Excerpts from a dataset:
__________________________________________________

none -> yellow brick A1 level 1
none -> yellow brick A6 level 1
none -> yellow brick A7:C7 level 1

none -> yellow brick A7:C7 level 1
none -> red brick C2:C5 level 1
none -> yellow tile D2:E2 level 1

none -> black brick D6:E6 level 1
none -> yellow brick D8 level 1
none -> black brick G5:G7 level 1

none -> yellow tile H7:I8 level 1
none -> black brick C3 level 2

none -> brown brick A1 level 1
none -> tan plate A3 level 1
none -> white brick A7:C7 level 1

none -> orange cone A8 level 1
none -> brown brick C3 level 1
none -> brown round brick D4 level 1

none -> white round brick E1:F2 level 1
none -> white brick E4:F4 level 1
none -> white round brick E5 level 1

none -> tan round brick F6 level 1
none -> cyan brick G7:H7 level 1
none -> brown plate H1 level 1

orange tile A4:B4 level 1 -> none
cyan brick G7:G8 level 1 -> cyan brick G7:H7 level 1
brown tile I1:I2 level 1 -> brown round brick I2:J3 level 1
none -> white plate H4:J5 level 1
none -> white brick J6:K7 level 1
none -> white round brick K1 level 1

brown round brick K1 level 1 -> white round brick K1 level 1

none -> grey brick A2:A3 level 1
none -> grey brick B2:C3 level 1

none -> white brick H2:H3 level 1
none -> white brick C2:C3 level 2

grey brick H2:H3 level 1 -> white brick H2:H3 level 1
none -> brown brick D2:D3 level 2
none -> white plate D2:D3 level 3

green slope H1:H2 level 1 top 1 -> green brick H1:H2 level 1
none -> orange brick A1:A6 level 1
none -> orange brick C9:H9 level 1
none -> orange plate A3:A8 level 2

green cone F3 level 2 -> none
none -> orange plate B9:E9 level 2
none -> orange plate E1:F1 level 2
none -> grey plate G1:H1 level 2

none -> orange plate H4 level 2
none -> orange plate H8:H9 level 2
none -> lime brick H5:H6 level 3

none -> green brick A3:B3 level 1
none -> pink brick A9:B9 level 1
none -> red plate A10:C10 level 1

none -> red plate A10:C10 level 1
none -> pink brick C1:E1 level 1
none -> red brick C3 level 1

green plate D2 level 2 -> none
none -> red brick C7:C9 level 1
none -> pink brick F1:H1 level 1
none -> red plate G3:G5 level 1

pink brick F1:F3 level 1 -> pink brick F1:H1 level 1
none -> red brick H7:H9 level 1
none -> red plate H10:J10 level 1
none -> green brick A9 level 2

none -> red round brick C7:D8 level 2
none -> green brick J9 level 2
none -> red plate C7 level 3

__________________________________________________

→ **To do**:
Using the data above, count every line that contains the word "yellow", then give the count and nothing more.

→ **Written response**:
7